> _DIRECTIONS FOR THIS TASK_
Copy out exactly the lines below that run from the one holding "blue trophy: 4 -> 5" to the one holding "turquoise heart: 2 -> 4", keeping both of those lines and no others.

(Beginning of PROVIDED MATERIAL)

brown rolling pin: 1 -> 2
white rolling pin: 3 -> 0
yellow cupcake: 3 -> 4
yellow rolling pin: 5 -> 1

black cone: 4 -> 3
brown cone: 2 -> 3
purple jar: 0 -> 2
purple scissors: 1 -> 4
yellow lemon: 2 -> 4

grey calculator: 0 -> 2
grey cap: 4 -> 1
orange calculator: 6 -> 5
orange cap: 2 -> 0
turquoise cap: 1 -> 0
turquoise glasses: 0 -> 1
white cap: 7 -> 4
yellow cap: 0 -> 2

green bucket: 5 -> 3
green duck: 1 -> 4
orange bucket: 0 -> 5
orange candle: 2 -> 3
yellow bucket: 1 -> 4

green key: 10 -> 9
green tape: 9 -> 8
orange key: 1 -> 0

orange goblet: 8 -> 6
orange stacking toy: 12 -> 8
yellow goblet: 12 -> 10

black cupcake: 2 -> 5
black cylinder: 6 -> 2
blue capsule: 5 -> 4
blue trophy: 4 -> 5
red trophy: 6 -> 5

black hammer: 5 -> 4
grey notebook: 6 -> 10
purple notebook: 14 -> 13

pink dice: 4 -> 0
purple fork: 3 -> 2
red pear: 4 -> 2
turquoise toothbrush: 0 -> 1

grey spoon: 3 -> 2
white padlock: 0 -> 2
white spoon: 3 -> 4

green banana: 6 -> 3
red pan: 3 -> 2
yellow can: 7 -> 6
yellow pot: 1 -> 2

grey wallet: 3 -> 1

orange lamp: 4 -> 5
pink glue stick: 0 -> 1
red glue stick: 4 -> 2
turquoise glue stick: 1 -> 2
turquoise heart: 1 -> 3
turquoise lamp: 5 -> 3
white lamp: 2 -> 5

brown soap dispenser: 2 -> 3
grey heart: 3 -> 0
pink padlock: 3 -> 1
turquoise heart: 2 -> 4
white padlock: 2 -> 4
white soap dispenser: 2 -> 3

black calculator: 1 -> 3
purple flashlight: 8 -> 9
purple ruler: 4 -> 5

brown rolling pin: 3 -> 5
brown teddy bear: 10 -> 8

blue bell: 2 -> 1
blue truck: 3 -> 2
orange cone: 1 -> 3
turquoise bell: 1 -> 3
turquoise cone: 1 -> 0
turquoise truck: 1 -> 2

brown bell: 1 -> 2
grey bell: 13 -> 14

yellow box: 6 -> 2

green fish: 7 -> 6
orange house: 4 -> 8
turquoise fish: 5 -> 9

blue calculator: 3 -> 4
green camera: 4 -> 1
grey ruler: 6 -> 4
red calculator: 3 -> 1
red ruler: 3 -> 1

(End of PROVIDED MATERIAL)

> _ANSWER SECTION_
blue trophy: 4 -> 5
red trophy: 6 -> 5

black hammer: 5 -> 4
grey notebook: 6 -> 10
purple notebook: 14 -> 13

pink dice: 4 -> 0
purple fork: 3 -> 2
red pear: 4 -> 2
turquoise toothbrush: 0 -> 1

grey spoon: 3 -> 2
white padlock: 0 -> 2
white spoon: 3 -> 4

green banana: 6 -> 3
red pan: 3 -> 2
yellow can: 7 -> 6
yellow pot: 1 -> 2

grey wallet: 3 -> 1

orange lamp: 4 -> 5
pink glue stick: 0 -> 1
red glue stick: 4 -> 2
turquoise glue stick: 1 -> 2
turquoise heart: 1 -> 3
turquoise lamp: 5 -> 3
white lamp: 2 -> 5

brown soap dispenser: 2 -> 3
grey heart: 3 -> 0
pink padlock: 3 -> 1
turquoise heart: 2 -> 4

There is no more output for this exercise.